Exercise objective: Copy each line below containing "gray".

(Saved data entries)
****************************************

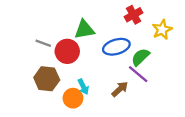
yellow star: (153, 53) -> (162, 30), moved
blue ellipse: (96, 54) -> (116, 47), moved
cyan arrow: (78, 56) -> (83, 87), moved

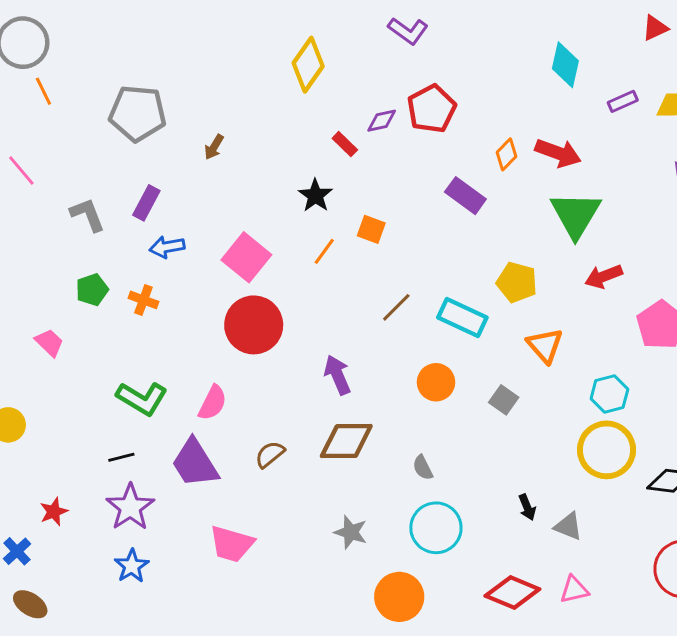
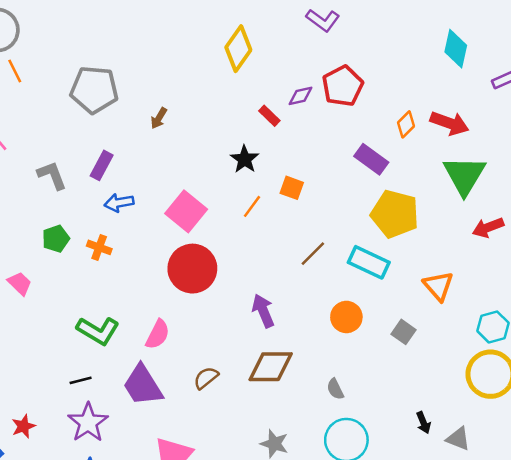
yellow pentagon: (517, 282) -> (395, 214), moved, size x1.4

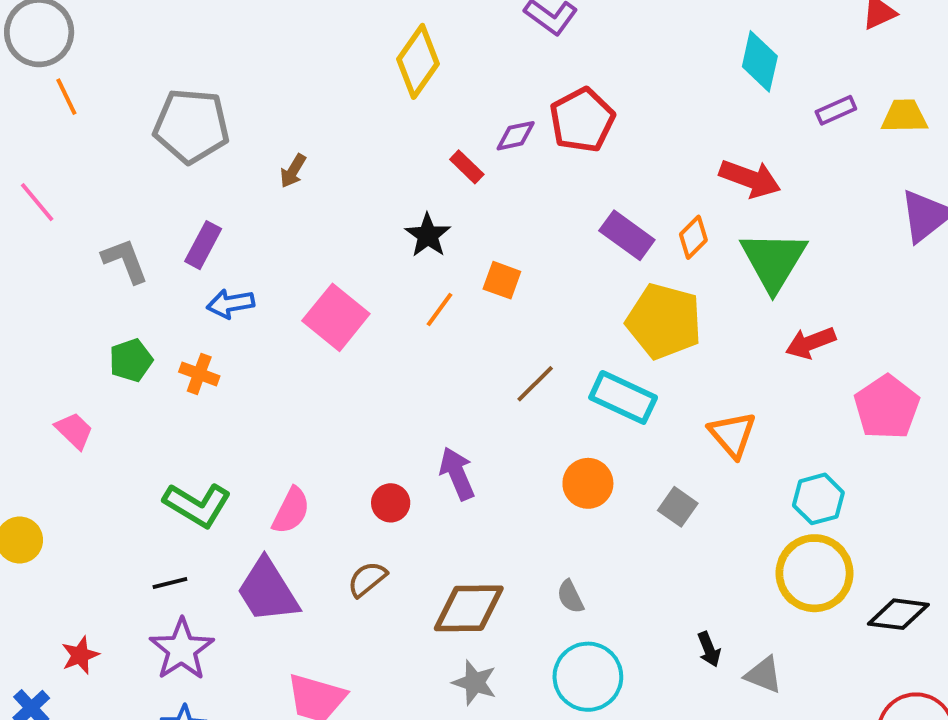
orange diamond: (406, 124) -> (693, 237), moved
red circle: (192, 269) -> (391, 503), moved, size x0.5
brown diamond: (271, 367) -> (469, 608), moved

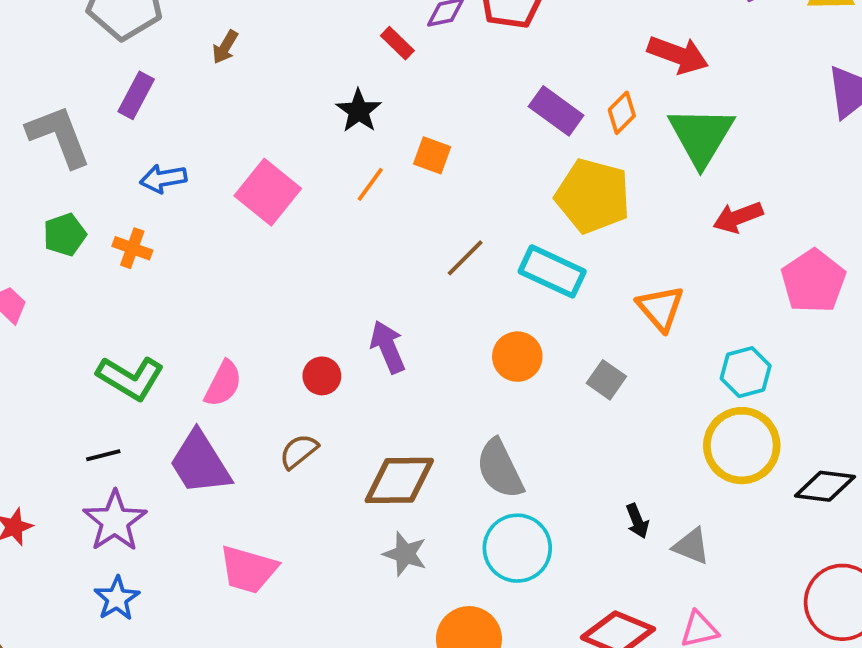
purple rectangle: (203, 245) -> (136, 95), moved
gray L-shape: (125, 261) -> (59, 136), size x1.4
gray semicircle: (570, 597) -> (500, 469), size x1.8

****************************************

Reply:
gray L-shape: (125, 261) -> (59, 136), size x1.4
gray semicircle: (570, 597) -> (500, 469), size x1.8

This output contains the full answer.